§ **Exercise directions**:
Dropping every picture, set down exactly the lines in the entries below, starting with the line with "gray triangle: (20, 76) -> (60, 92), moved" and going on through the line with "blue star: (41, 84) -> (70, 122), moved".

§ **Data for processing**:
◆ ◆ ◆ ◆ ◆ ◆ ◆

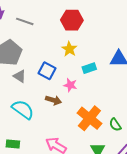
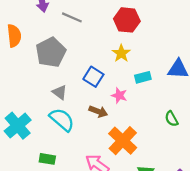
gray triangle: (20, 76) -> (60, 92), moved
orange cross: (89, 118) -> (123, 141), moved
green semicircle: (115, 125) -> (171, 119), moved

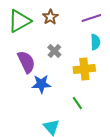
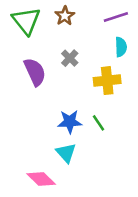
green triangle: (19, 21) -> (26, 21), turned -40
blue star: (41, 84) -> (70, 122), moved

◆ ◆ ◆ ◆ ◆ ◆ ◆

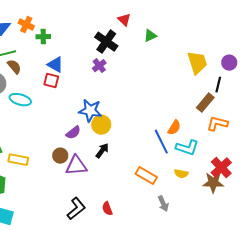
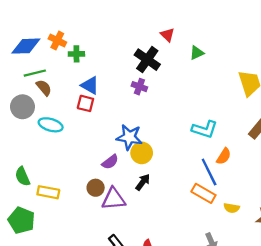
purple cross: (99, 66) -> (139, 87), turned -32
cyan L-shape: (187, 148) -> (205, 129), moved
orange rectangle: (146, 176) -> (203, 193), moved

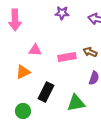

◆ ◆ ◆ ◆ ◆ ◆ ◆

§ **Response**:
gray triangle: (20, 76) -> (60, 92), moved
orange cross: (89, 118) -> (123, 141), moved
green semicircle: (115, 125) -> (171, 119), moved

green triangle: (19, 21) -> (26, 21), turned -40
blue star: (41, 84) -> (70, 122), moved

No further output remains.